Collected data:
^^^^^^^^^^^^^^^^
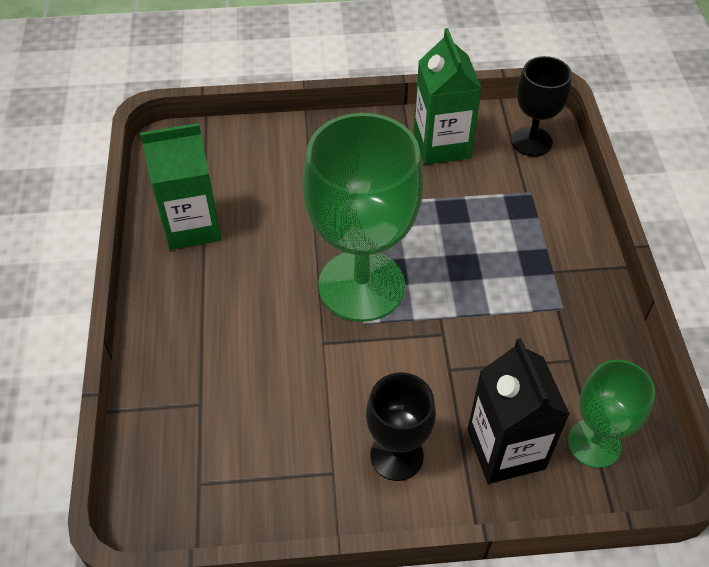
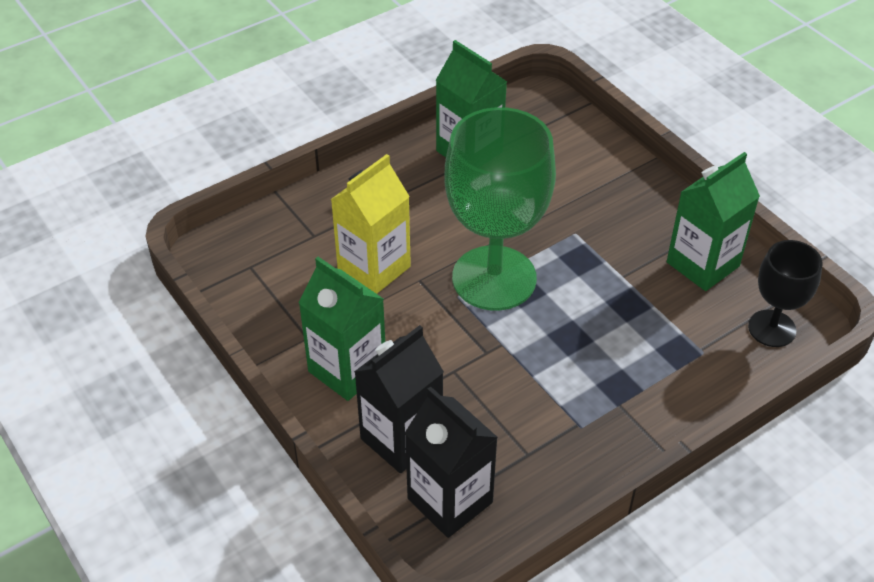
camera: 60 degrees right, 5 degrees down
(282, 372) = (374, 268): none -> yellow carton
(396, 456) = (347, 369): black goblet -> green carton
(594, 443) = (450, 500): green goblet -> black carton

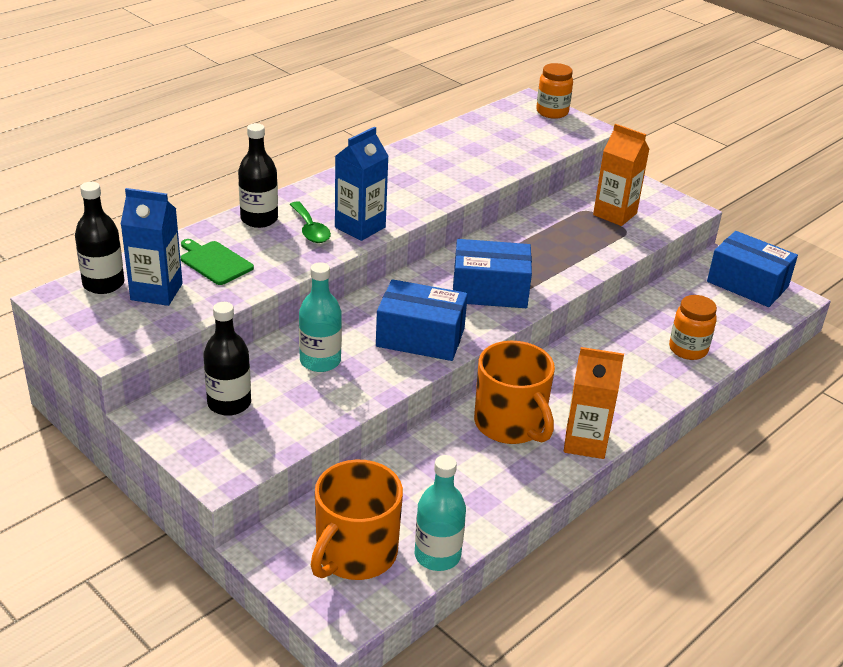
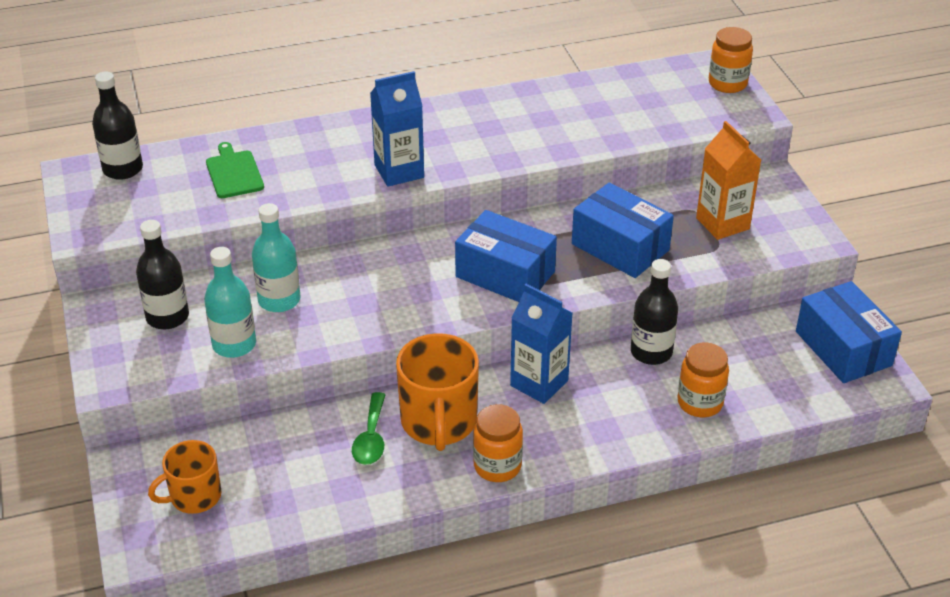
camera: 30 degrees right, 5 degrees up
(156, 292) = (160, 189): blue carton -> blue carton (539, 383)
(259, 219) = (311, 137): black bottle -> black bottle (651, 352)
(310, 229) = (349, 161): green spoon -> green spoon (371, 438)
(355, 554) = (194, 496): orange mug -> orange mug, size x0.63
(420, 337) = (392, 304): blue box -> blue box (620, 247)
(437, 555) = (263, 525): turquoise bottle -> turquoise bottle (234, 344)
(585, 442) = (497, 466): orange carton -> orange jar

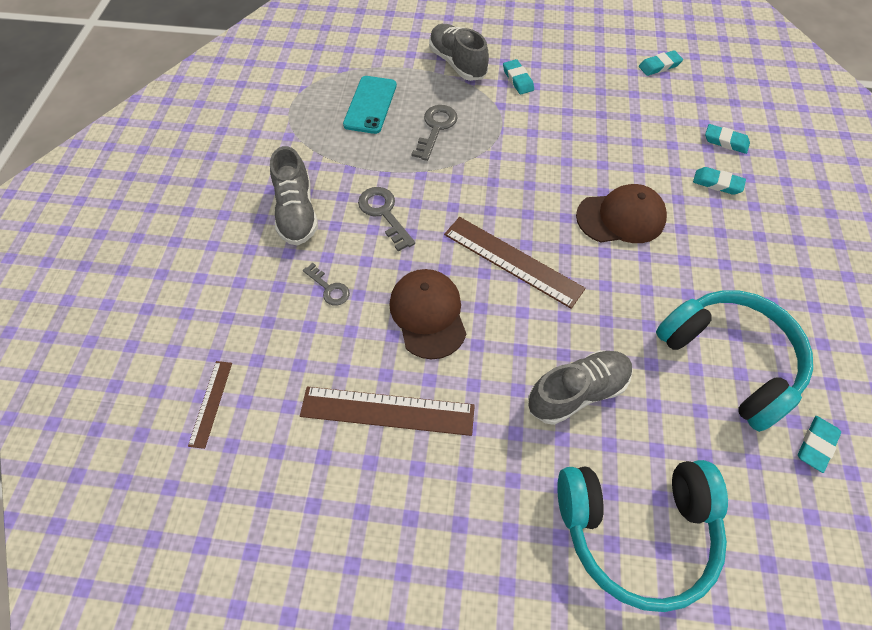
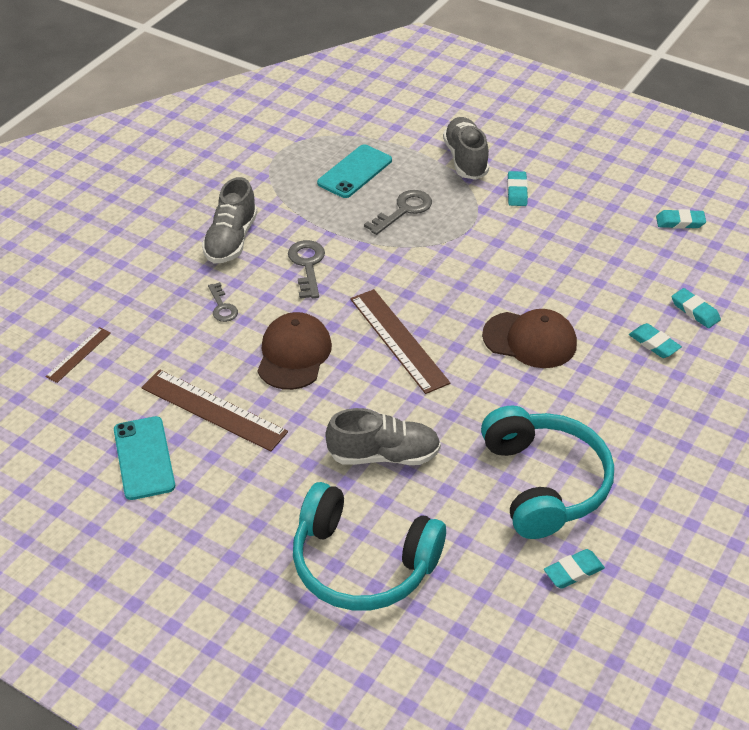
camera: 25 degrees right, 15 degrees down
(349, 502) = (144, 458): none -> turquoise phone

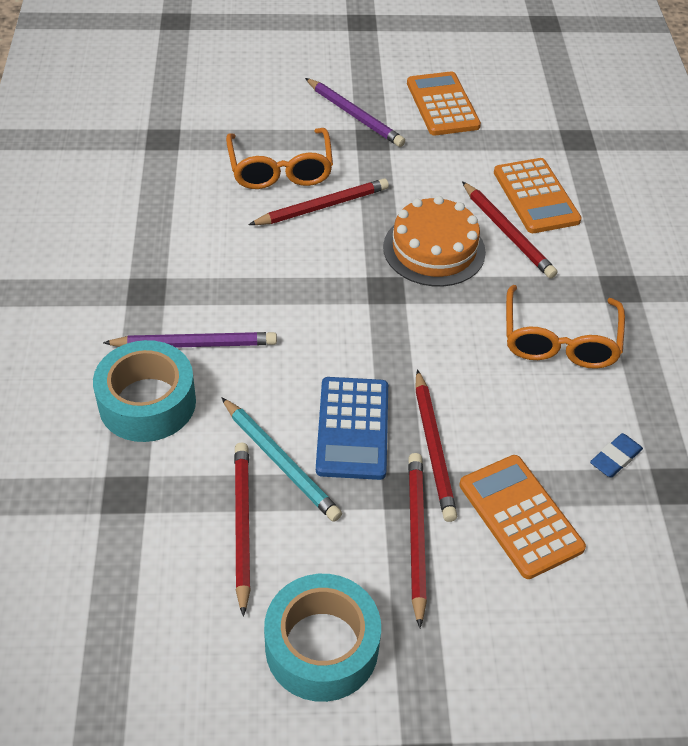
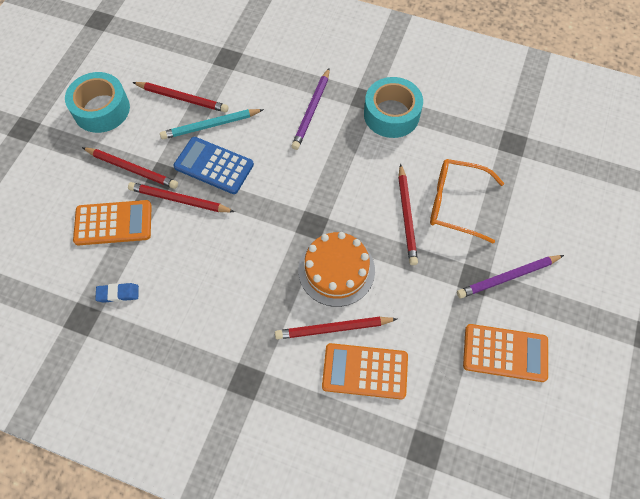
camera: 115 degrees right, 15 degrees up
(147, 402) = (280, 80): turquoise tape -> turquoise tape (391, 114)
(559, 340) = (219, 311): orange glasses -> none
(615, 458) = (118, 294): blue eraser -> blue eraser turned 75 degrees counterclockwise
^^^^^^^^^^^^^^^^
*Task to complete:* Leave every picture out and write out, word for word, the lines from the one that contains "camera: 25 degrees right, 15 degrees down" through the last line of the records.

*Response area:*
camera: 25 degrees right, 15 degrees down
(349, 502) = (144, 458): none -> turquoise phone

camera: 115 degrees right, 15 degrees up
(147, 402) = (280, 80): turquoise tape -> turquoise tape (391, 114)
(559, 340) = (219, 311): orange glasses -> none
(615, 458) = (118, 294): blue eraser -> blue eraser turned 75 degrees counterclockwise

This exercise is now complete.